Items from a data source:
»»

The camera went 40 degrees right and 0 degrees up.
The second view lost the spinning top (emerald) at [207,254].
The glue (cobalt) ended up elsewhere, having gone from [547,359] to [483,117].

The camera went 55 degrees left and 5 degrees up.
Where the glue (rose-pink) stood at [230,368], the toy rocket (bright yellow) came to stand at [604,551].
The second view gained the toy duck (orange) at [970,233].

««

TASK DESCRIPTION » Exactly reproduce every record.

SOLUTION FOR THIS TASK »
The camera went 40 degrees right and 0 degrees up.
The second view lost the spinning top (emerald) at [207,254].
The glue (cobalt) ended up elsewhere, having gone from [547,359] to [483,117].

The camera went 55 degrees left and 5 degrees up.
Where the glue (rose-pink) stood at [230,368], the toy rocket (bright yellow) came to stand at [604,551].
The second view gained the toy duck (orange) at [970,233].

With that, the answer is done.